> [Data to process]:

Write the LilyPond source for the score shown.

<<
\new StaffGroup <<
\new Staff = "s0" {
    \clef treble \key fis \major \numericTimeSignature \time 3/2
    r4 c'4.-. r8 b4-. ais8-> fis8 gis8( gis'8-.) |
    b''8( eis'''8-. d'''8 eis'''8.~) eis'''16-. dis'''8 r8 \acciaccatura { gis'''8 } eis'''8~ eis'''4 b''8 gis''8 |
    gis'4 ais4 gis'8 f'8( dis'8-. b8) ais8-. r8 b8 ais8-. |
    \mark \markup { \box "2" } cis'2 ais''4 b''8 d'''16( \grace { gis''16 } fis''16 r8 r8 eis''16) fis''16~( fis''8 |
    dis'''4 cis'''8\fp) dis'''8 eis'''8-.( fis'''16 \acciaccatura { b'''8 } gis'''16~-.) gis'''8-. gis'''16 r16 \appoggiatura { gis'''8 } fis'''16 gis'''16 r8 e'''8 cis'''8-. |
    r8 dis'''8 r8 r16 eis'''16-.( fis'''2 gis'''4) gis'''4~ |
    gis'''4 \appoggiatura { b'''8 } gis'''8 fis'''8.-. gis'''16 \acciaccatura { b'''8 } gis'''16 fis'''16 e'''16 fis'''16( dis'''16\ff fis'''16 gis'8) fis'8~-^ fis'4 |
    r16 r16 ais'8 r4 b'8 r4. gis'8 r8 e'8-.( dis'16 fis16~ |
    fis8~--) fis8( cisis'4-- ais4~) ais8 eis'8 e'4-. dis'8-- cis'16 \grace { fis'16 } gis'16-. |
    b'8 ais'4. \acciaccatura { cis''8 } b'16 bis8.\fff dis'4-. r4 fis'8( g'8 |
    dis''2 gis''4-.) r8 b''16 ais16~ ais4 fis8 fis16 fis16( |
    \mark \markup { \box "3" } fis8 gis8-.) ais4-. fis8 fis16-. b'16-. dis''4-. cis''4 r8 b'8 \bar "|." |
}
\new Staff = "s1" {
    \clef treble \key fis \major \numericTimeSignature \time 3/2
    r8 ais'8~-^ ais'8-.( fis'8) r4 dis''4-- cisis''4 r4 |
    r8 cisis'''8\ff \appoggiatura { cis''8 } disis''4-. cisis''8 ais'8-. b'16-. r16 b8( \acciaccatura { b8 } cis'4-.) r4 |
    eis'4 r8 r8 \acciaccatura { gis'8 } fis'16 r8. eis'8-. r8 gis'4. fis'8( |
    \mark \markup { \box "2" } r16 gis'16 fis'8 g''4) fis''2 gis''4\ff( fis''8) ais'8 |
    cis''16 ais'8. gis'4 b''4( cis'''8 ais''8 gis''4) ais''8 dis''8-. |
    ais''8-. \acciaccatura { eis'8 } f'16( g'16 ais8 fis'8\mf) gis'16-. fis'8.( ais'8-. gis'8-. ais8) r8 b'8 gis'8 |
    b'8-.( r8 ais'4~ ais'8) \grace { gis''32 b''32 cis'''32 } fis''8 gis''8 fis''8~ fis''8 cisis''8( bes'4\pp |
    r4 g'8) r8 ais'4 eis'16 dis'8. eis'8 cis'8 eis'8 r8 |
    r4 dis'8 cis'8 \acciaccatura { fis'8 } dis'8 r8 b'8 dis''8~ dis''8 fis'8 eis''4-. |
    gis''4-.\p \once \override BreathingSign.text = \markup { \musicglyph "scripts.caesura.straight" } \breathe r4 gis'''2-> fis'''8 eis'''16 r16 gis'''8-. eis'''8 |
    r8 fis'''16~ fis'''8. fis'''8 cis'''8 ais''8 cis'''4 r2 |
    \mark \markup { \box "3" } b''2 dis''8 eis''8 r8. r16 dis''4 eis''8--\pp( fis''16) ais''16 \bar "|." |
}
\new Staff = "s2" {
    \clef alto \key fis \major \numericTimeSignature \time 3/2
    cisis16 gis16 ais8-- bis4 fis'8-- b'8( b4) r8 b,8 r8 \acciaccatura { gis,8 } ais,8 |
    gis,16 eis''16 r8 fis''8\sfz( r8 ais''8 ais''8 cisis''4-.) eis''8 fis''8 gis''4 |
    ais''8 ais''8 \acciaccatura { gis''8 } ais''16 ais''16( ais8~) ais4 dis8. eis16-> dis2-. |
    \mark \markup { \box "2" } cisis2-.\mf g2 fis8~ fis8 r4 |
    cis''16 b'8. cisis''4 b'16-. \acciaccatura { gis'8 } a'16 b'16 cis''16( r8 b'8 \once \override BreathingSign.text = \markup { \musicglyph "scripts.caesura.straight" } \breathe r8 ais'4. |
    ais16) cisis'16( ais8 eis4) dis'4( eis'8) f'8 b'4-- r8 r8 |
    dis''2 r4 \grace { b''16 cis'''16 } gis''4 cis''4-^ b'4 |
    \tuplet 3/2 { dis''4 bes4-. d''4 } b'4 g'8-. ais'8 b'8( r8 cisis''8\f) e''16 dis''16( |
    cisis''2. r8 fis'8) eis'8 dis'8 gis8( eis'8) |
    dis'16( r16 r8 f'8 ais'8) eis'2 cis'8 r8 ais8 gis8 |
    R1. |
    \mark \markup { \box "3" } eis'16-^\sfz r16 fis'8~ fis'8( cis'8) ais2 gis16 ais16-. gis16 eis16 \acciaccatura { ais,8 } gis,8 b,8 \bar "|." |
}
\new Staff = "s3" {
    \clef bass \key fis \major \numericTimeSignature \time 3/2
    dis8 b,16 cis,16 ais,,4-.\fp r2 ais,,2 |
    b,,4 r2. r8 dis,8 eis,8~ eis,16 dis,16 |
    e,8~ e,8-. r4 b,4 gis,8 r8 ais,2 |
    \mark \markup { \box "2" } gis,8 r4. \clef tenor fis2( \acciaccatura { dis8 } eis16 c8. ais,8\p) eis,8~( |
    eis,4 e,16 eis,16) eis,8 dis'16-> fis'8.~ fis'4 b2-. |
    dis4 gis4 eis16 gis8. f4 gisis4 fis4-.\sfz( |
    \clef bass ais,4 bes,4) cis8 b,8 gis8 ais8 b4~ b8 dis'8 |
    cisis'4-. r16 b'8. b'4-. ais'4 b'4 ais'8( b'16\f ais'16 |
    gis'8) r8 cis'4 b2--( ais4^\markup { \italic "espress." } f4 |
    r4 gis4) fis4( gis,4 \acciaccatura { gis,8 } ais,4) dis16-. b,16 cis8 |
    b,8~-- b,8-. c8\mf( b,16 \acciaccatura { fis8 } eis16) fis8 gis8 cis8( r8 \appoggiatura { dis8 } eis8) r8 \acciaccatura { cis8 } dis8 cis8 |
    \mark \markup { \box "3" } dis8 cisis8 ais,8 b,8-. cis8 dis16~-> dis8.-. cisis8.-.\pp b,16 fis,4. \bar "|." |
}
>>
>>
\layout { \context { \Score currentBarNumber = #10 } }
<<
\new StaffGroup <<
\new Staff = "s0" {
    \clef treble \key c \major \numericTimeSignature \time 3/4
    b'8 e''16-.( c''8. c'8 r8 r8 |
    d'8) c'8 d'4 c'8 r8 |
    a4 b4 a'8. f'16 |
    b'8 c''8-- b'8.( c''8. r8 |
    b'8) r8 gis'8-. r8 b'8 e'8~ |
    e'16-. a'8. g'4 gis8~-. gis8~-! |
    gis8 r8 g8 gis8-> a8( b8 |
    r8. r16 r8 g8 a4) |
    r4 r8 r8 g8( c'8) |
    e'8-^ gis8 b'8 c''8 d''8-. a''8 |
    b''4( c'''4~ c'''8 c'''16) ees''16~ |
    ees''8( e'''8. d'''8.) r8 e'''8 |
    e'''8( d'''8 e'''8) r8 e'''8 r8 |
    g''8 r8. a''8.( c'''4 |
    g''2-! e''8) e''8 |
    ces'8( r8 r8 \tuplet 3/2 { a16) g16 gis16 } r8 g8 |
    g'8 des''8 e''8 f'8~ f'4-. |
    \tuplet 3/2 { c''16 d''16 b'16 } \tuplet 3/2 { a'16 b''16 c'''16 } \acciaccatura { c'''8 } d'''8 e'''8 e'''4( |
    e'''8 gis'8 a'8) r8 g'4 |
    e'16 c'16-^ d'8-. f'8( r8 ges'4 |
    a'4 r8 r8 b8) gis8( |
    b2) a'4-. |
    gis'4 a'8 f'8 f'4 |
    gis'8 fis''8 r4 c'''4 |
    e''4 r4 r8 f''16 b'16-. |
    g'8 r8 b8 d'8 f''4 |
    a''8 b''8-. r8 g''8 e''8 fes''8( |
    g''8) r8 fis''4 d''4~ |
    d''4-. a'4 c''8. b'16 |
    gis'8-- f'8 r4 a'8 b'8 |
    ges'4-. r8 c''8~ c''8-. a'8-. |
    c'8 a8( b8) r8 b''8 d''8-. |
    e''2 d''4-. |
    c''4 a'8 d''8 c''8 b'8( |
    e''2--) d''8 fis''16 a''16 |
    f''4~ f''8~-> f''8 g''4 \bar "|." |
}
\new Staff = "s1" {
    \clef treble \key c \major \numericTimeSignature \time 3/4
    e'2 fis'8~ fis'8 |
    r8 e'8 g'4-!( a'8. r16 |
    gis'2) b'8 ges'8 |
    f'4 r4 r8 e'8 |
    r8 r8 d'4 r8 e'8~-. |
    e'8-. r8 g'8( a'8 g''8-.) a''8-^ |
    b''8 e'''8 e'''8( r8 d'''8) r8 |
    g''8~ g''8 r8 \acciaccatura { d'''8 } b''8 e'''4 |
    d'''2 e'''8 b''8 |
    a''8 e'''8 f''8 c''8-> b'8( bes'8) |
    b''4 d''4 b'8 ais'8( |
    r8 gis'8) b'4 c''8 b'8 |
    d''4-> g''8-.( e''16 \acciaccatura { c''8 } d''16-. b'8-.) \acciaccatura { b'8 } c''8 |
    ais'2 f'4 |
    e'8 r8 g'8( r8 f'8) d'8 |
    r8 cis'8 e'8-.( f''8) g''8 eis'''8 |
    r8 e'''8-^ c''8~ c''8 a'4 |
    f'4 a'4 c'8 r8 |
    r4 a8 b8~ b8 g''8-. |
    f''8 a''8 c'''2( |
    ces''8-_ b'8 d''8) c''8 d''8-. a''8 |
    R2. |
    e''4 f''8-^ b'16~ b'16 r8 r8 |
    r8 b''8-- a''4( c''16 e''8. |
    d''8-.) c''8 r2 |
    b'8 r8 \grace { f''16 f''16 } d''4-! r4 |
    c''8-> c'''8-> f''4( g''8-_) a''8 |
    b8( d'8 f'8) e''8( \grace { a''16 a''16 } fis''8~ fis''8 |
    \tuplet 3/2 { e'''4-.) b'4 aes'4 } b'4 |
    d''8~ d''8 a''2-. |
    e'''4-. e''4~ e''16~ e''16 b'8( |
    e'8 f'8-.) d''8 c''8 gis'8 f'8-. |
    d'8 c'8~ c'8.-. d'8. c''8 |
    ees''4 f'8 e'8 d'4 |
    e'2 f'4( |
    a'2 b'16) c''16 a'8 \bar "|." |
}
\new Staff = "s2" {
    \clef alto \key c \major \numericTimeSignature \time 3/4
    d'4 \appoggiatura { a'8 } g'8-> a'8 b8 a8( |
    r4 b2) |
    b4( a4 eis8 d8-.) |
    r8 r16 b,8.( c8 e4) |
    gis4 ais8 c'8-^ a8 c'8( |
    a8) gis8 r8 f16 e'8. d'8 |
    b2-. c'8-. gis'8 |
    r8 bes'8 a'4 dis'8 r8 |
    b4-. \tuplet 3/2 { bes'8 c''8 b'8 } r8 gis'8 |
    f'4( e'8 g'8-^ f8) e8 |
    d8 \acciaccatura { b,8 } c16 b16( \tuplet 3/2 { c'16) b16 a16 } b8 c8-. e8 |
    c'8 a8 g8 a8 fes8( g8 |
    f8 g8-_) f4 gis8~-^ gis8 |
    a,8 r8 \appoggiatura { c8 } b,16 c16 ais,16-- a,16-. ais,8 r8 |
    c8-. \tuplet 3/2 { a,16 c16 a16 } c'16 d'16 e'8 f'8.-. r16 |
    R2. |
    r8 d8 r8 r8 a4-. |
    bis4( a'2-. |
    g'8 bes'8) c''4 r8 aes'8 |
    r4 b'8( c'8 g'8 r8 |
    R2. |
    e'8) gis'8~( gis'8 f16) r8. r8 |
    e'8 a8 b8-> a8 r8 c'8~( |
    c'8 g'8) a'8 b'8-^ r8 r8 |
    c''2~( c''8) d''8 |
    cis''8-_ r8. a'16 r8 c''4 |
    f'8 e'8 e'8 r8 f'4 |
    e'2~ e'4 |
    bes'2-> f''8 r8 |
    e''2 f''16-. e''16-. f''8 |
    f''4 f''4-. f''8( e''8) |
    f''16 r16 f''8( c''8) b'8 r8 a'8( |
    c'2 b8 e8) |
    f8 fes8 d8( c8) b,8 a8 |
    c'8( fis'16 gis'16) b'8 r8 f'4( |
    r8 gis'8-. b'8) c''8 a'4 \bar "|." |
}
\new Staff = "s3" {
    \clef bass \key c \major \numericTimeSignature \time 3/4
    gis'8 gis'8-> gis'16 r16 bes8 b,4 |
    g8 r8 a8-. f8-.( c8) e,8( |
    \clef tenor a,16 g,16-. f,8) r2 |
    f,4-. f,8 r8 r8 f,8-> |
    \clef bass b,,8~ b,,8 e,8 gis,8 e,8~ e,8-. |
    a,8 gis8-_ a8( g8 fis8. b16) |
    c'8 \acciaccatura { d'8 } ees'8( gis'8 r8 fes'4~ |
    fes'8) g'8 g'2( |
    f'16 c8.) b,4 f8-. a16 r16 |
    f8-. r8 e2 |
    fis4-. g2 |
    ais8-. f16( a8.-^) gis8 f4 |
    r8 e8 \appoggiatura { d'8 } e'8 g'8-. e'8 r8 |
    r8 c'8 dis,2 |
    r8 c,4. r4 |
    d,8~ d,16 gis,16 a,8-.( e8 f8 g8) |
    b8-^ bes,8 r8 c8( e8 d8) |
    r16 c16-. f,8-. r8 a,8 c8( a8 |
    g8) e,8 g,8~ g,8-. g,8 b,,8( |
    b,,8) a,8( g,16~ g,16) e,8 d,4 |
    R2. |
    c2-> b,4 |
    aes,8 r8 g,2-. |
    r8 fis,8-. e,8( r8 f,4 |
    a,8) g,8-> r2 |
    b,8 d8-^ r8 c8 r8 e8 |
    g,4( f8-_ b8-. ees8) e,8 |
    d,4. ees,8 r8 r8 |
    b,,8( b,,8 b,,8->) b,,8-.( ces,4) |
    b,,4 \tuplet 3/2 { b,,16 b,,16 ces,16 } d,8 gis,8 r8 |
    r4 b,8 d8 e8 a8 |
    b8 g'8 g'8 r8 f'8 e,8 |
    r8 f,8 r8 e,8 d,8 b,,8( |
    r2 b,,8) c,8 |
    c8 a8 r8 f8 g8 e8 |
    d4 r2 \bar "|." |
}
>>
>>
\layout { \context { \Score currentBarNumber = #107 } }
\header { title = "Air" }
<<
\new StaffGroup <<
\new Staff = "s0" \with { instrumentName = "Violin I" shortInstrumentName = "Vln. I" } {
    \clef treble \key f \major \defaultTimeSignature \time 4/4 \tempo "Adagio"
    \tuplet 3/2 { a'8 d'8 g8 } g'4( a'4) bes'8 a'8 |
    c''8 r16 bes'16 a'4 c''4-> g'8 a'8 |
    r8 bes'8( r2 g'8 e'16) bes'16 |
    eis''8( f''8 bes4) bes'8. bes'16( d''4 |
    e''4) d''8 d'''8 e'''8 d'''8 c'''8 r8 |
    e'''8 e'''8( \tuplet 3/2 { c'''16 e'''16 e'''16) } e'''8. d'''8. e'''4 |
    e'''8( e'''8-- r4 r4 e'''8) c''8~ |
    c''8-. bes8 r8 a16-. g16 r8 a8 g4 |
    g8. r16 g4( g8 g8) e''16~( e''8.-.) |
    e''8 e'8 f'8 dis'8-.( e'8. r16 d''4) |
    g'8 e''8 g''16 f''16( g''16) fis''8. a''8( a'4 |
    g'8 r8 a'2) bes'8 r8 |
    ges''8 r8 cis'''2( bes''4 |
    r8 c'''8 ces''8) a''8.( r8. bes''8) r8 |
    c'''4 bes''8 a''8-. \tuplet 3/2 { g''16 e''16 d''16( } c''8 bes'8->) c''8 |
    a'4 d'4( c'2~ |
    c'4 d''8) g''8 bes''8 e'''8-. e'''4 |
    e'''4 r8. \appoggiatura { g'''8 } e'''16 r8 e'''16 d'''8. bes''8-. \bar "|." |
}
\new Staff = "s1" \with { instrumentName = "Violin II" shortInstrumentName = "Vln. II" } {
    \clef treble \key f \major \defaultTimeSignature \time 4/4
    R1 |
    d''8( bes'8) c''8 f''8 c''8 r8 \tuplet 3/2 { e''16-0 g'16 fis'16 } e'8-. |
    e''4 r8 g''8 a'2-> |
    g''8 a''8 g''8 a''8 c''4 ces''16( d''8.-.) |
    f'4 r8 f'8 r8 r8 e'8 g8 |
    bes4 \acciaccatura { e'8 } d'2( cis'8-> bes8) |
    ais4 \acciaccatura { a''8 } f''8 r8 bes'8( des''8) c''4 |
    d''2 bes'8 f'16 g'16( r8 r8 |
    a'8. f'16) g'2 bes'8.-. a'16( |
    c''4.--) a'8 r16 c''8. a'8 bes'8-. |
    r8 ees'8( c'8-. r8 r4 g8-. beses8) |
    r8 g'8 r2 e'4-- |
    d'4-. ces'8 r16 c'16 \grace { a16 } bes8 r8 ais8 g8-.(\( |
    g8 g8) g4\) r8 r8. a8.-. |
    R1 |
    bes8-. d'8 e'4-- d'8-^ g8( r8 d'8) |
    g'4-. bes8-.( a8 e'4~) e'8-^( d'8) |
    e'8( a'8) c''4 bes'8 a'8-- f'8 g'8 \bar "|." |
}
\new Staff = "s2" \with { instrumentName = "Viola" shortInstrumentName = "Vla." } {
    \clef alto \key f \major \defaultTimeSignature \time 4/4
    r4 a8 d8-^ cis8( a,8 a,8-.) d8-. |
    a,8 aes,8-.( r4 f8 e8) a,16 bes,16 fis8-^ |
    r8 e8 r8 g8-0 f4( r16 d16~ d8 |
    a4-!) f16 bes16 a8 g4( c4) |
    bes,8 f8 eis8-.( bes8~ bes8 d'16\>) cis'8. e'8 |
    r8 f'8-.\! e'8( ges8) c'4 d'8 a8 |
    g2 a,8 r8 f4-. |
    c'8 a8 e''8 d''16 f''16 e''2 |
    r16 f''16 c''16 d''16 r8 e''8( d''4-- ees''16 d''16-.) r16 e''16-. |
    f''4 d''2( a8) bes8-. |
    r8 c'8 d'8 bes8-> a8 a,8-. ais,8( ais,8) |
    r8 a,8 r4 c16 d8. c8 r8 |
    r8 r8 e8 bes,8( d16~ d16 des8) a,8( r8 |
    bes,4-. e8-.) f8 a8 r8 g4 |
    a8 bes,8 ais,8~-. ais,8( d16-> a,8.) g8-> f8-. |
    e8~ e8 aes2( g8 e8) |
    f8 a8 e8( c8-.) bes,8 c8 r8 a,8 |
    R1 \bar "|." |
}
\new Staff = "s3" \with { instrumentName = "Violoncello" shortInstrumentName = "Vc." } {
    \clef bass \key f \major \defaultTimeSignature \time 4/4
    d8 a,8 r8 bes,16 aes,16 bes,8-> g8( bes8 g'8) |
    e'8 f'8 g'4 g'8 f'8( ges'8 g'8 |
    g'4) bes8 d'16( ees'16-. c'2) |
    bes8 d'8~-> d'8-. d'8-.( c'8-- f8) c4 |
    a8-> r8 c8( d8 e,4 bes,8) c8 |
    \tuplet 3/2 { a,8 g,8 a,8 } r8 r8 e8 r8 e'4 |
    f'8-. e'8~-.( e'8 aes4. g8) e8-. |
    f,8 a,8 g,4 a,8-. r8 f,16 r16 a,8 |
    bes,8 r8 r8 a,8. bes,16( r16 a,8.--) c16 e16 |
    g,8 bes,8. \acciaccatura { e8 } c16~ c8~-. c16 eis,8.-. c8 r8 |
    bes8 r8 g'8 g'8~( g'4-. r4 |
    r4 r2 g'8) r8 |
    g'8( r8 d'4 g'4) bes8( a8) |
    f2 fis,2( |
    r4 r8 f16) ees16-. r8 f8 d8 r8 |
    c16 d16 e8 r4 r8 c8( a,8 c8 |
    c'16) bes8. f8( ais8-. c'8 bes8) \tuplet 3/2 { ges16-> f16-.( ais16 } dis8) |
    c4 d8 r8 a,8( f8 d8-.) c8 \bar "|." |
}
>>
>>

> [Instruction]:
Please state how many lines of the records contain the string "straight". Reply with the number only.

> [Output]:
2